Problem description: A word-for-word copy of the lines from the one holding "brown ruler: 1 -> 2" through the final line of the records below is the only output asked for.

[Stored data]

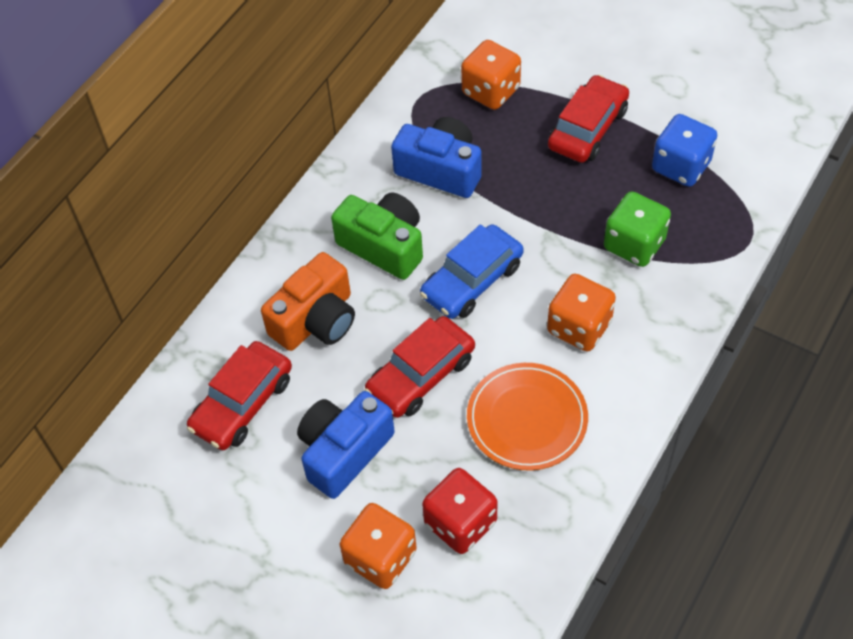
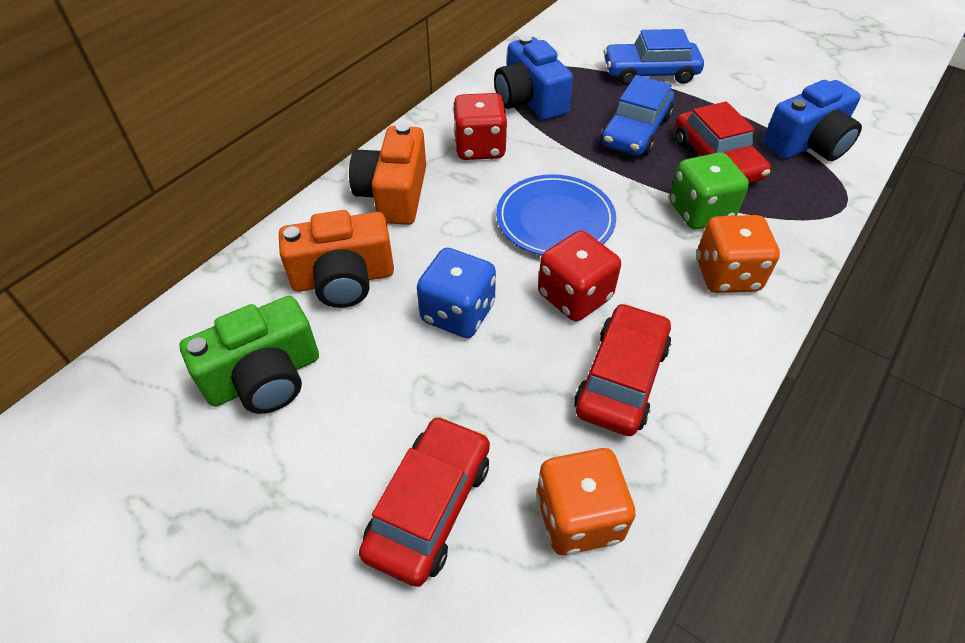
blue car: 1 -> 2
blue plate: 0 -> 1
orange camera: 1 -> 2
orange dice: 3 -> 2
orange plate: 1 -> 0
red dice: 1 -> 2

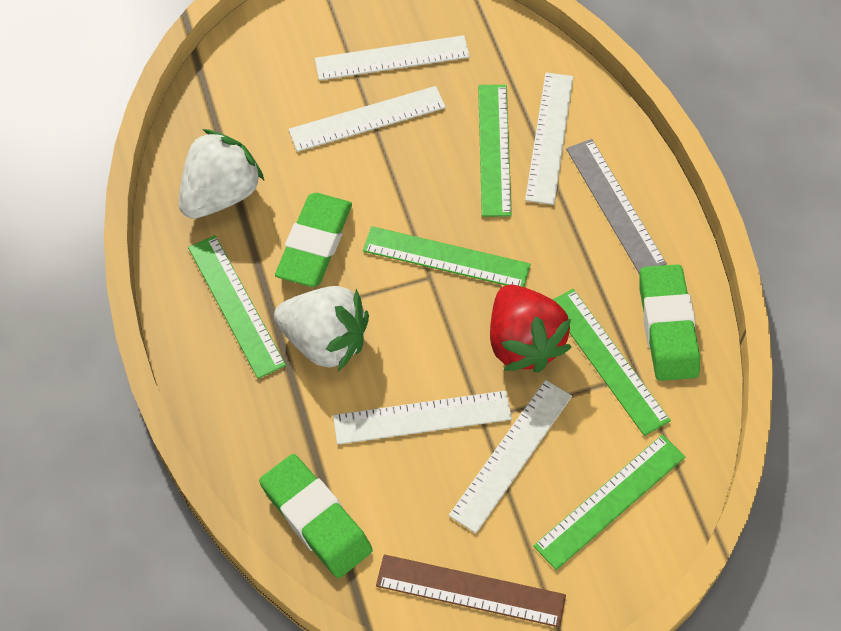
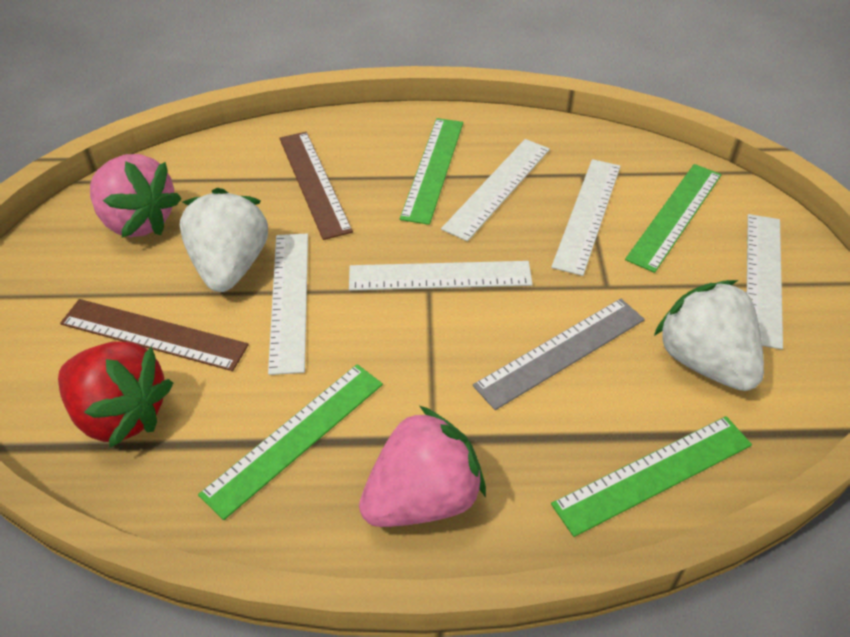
brown ruler: 1 -> 2
green eraser: 3 -> 0
green ruler: 5 -> 4
pink strawberry: 0 -> 2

[/Stored data]

Result of the exercise:
brown ruler: 1 -> 2
green eraser: 3 -> 0
green ruler: 5 -> 4
pink strawberry: 0 -> 2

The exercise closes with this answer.